▸ What you are asked to do: The records appear below. Repeat them exactly.

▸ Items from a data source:

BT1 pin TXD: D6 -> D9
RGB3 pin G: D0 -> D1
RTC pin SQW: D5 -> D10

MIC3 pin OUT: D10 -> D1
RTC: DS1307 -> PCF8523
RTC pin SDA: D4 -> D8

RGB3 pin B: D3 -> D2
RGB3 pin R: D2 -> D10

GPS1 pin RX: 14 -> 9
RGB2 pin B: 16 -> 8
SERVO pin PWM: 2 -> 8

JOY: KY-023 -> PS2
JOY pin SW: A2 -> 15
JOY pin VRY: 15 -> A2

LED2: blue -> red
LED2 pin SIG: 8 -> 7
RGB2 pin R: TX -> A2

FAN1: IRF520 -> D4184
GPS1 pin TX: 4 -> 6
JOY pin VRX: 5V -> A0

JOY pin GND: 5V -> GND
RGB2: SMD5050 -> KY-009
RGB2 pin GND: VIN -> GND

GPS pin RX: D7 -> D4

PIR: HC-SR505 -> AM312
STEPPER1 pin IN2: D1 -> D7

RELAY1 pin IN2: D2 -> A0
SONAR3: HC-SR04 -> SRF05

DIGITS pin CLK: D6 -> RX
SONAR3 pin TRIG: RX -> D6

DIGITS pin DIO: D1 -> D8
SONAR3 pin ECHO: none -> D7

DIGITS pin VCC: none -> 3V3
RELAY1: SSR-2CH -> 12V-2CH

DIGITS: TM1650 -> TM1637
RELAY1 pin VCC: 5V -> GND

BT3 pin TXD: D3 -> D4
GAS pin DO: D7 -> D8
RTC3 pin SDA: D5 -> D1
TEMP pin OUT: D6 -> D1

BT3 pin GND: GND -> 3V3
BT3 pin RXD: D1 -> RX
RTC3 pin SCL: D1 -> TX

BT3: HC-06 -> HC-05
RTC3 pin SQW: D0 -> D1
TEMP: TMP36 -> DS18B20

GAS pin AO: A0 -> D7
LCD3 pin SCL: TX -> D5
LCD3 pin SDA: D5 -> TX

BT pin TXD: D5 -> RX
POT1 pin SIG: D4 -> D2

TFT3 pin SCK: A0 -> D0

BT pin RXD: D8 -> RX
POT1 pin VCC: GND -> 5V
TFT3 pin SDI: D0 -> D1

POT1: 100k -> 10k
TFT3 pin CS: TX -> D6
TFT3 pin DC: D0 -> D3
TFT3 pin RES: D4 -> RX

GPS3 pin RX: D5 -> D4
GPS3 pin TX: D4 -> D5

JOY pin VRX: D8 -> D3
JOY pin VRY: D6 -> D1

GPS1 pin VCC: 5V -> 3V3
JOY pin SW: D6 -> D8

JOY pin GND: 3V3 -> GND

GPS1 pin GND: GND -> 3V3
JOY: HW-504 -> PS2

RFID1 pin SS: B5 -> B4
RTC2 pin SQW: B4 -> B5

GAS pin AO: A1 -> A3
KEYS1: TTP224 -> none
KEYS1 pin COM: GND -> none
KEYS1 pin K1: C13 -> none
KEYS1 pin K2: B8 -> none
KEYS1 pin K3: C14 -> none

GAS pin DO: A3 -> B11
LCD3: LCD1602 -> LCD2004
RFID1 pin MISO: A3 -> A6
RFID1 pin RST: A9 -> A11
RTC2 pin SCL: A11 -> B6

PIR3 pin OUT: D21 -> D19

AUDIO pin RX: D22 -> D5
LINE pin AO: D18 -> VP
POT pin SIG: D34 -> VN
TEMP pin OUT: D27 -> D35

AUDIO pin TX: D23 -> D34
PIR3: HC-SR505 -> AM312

▸ Reply to the task:
BT1 pin TXD: D6 -> D9
RGB3 pin G: D0 -> D1
RTC pin SQW: D5 -> D10

MIC3 pin OUT: D10 -> D1
RTC: DS1307 -> PCF8523
RTC pin SDA: D4 -> D8

RGB3 pin B: D3 -> D2
RGB3 pin R: D2 -> D10

GPS1 pin RX: 14 -> 9
RGB2 pin B: 16 -> 8
SERVO pin PWM: 2 -> 8

JOY: KY-023 -> PS2
JOY pin SW: A2 -> 15
JOY pin VRY: 15 -> A2

LED2: blue -> red
LED2 pin SIG: 8 -> 7
RGB2 pin R: TX -> A2

FAN1: IRF520 -> D4184
GPS1 pin TX: 4 -> 6
JOY pin VRX: 5V -> A0

JOY pin GND: 5V -> GND
RGB2: SMD5050 -> KY-009
RGB2 pin GND: VIN -> GND

GPS pin RX: D7 -> D4

PIR: HC-SR505 -> AM312
STEPPER1 pin IN2: D1 -> D7

RELAY1 pin IN2: D2 -> A0
SONAR3: HC-SR04 -> SRF05

DIGITS pin CLK: D6 -> RX
SONAR3 pin TRIG: RX -> D6

DIGITS pin DIO: D1 -> D8
SONAR3 pin ECHO: none -> D7

DIGITS pin VCC: none -> 3V3
RELAY1: SSR-2CH -> 12V-2CH

DIGITS: TM1650 -> TM1637
RELAY1 pin VCC: 5V -> GND

BT3 pin TXD: D3 -> D4
GAS pin DO: D7 -> D8
RTC3 pin SDA: D5 -> D1
TEMP pin OUT: D6 -> D1

BT3 pin GND: GND -> 3V3
BT3 pin RXD: D1 -> RX
RTC3 pin SCL: D1 -> TX

BT3: HC-06 -> HC-05
RTC3 pin SQW: D0 -> D1
TEMP: TMP36 -> DS18B20

GAS pin AO: A0 -> D7
LCD3 pin SCL: TX -> D5
LCD3 pin SDA: D5 -> TX

BT pin TXD: D5 -> RX
POT1 pin SIG: D4 -> D2

TFT3 pin SCK: A0 -> D0

BT pin RXD: D8 -> RX
POT1 pin VCC: GND -> 5V
TFT3 pin SDI: D0 -> D1

POT1: 100k -> 10k
TFT3 pin CS: TX -> D6
TFT3 pin DC: D0 -> D3
TFT3 pin RES: D4 -> RX

GPS3 pin RX: D5 -> D4
GPS3 pin TX: D4 -> D5

JOY pin VRX: D8 -> D3
JOY pin VRY: D6 -> D1

GPS1 pin VCC: 5V -> 3V3
JOY pin SW: D6 -> D8

JOY pin GND: 3V3 -> GND

GPS1 pin GND: GND -> 3V3
JOY: HW-504 -> PS2

RFID1 pin SS: B5 -> B4
RTC2 pin SQW: B4 -> B5

GAS pin AO: A1 -> A3
KEYS1: TTP224 -> none
KEYS1 pin COM: GND -> none
KEYS1 pin K1: C13 -> none
KEYS1 pin K2: B8 -> none
KEYS1 pin K3: C14 -> none

GAS pin DO: A3 -> B11
LCD3: LCD1602 -> LCD2004
RFID1 pin MISO: A3 -> A6
RFID1 pin RST: A9 -> A11
RTC2 pin SCL: A11 -> B6

PIR3 pin OUT: D21 -> D19

AUDIO pin RX: D22 -> D5
LINE pin AO: D18 -> VP
POT pin SIG: D34 -> VN
TEMP pin OUT: D27 -> D35

AUDIO pin TX: D23 -> D34
PIR3: HC-SR505 -> AM312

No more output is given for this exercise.